_LISTED ENTRIES_
▬▬▬▬▬▬▬▬▬▬
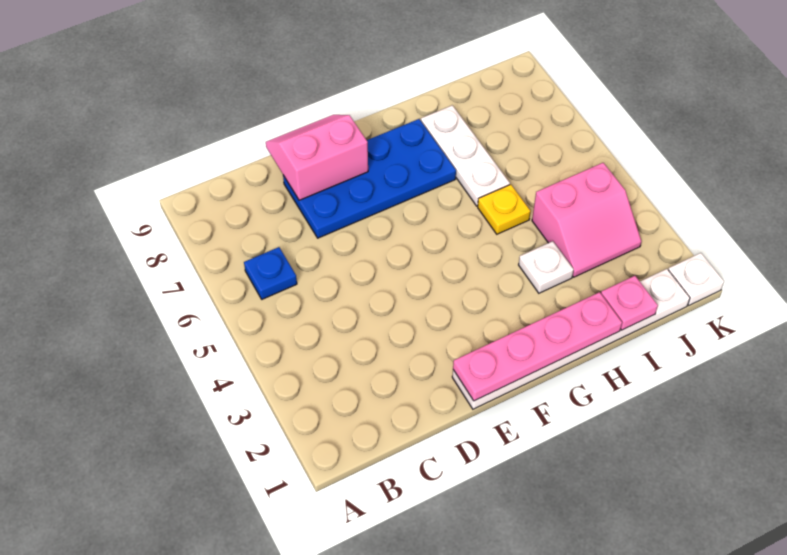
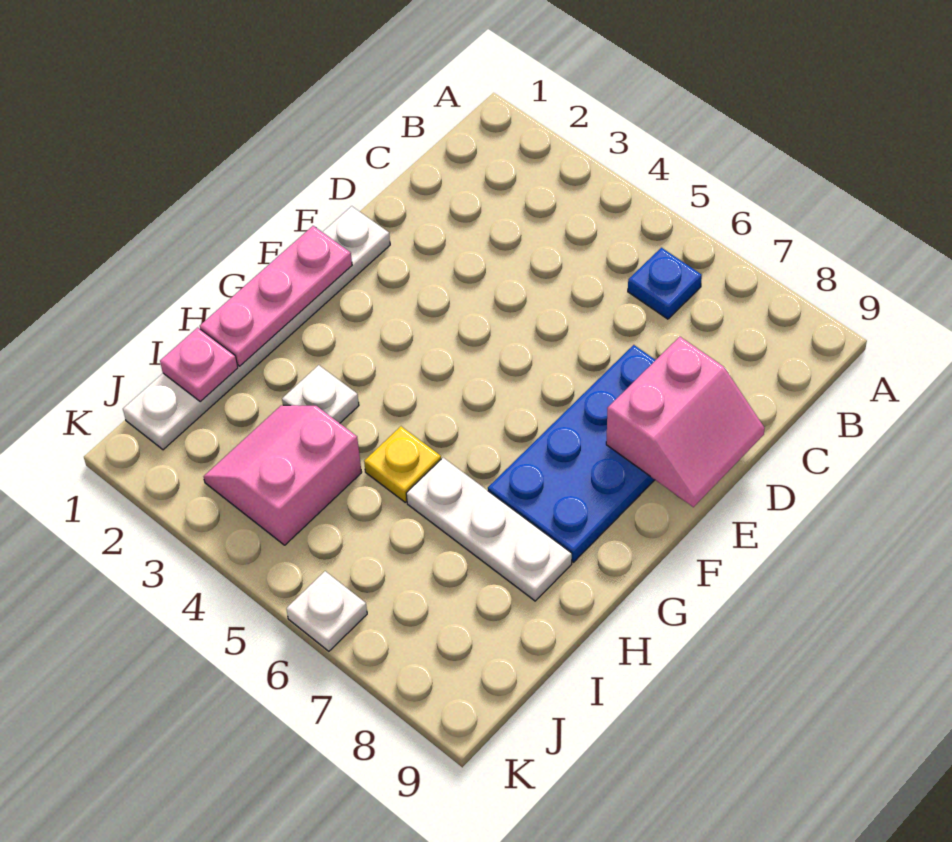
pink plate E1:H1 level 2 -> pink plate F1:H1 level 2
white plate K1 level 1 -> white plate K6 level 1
▬▬▬▬▬▬▬▬▬▬
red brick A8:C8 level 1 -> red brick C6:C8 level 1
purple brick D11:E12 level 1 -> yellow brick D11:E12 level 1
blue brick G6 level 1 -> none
▬▬▬▬▬▬▬▬▬▬
_WHAT THE EXERCISE ASKS_
Would you output, from the records above, exactly the run of lines that starts at the line containing "red brick A8:C8" and ends at the line containing "blue brick G6 level 1 -> none", and only that run?

_TASK ANSWER_
red brick A8:C8 level 1 -> red brick C6:C8 level 1
purple brick D11:E12 level 1 -> yellow brick D11:E12 level 1
blue brick G6 level 1 -> none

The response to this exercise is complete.